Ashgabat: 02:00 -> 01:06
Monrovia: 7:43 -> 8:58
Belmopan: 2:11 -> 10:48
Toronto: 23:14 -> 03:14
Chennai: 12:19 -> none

--------------------------------------------------

◆ Short exercise
Write the lines above again, putting "Montreal" wherever "Toronto" appears and leaving everything else unchanged.

◆ Task solution
Ashgabat: 02:00 -> 01:06
Monrovia: 7:43 -> 8:58
Belmopan: 2:11 -> 10:48
Montreal: 23:14 -> 03:14
Chennai: 12:19 -> none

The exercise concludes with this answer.